### Exercise:
Beginning with the very first line, please reproduce the entries exactly through the line containing "(383, 538) = (638, 360): pink".

### Saved entries:
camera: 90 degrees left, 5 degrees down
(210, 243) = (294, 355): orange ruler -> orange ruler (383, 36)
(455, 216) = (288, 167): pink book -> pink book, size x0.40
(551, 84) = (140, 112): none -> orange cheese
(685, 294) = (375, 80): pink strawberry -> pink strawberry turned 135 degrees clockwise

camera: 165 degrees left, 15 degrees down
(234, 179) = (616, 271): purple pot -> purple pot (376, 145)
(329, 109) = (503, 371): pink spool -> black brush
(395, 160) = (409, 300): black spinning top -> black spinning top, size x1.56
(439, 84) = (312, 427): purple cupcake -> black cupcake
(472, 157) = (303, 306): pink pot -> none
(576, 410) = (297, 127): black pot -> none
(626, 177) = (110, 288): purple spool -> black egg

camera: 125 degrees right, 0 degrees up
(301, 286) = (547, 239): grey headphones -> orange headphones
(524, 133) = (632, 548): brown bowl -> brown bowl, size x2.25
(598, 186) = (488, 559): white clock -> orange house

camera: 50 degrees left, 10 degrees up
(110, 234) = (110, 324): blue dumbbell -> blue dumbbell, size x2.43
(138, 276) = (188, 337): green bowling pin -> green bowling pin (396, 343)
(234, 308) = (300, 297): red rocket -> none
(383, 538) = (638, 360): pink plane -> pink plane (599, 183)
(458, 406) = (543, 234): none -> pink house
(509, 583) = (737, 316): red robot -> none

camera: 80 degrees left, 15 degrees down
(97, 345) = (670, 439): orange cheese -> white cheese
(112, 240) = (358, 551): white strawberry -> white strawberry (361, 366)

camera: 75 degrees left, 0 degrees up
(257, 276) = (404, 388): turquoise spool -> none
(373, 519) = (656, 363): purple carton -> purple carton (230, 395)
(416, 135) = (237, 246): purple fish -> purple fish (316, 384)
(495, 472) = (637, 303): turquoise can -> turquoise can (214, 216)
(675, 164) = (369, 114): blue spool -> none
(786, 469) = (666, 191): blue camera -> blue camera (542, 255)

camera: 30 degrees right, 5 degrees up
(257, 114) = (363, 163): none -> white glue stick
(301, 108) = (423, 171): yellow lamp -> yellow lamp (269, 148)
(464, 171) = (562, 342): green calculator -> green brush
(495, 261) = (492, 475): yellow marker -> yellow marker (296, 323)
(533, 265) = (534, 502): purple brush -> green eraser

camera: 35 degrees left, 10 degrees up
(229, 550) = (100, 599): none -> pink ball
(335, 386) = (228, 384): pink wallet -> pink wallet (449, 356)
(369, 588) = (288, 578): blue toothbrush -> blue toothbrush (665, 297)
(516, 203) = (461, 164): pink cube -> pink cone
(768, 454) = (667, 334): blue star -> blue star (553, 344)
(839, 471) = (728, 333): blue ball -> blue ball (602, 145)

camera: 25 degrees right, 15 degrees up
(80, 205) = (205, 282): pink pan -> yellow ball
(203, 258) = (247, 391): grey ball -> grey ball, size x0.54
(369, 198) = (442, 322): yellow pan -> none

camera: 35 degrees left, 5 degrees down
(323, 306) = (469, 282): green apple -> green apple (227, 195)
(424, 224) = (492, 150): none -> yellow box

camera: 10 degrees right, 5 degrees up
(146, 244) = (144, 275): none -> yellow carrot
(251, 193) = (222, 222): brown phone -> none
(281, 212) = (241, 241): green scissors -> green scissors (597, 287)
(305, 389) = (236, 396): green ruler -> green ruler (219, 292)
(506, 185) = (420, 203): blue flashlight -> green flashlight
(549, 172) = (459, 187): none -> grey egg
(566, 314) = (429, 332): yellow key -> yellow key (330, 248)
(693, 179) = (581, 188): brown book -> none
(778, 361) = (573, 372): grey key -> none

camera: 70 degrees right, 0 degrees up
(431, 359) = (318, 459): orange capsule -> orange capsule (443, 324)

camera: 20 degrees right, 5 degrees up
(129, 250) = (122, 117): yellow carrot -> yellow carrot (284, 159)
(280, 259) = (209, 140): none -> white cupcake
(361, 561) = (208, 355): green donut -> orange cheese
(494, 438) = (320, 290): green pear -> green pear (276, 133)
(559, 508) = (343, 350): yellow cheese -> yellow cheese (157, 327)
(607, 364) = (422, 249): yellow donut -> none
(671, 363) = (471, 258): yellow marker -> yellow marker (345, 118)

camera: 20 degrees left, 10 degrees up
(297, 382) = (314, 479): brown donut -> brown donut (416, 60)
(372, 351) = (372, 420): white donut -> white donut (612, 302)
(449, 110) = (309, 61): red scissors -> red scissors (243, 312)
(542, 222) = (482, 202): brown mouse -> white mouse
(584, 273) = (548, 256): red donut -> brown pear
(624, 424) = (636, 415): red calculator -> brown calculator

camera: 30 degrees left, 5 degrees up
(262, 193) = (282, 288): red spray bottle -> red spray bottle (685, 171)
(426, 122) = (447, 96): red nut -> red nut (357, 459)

### Response to this exercise:
camera: 90 degrees left, 5 degrees down
(210, 243) = (294, 355): orange ruler -> orange ruler (383, 36)
(455, 216) = (288, 167): pink book -> pink book, size x0.40
(551, 84) = (140, 112): none -> orange cheese
(685, 294) = (375, 80): pink strawberry -> pink strawberry turned 135 degrees clockwise

camera: 165 degrees left, 15 degrees down
(234, 179) = (616, 271): purple pot -> purple pot (376, 145)
(329, 109) = (503, 371): pink spool -> black brush
(395, 160) = (409, 300): black spinning top -> black spinning top, size x1.56
(439, 84) = (312, 427): purple cupcake -> black cupcake
(472, 157) = (303, 306): pink pot -> none
(576, 410) = (297, 127): black pot -> none
(626, 177) = (110, 288): purple spool -> black egg

camera: 125 degrees right, 0 degrees up
(301, 286) = (547, 239): grey headphones -> orange headphones
(524, 133) = (632, 548): brown bowl -> brown bowl, size x2.25
(598, 186) = (488, 559): white clock -> orange house

camera: 50 degrees left, 10 degrees up
(110, 234) = (110, 324): blue dumbbell -> blue dumbbell, size x2.43
(138, 276) = (188, 337): green bowling pin -> green bowling pin (396, 343)
(234, 308) = (300, 297): red rocket -> none
(383, 538) = (638, 360): pink plane -> pink plane (599, 183)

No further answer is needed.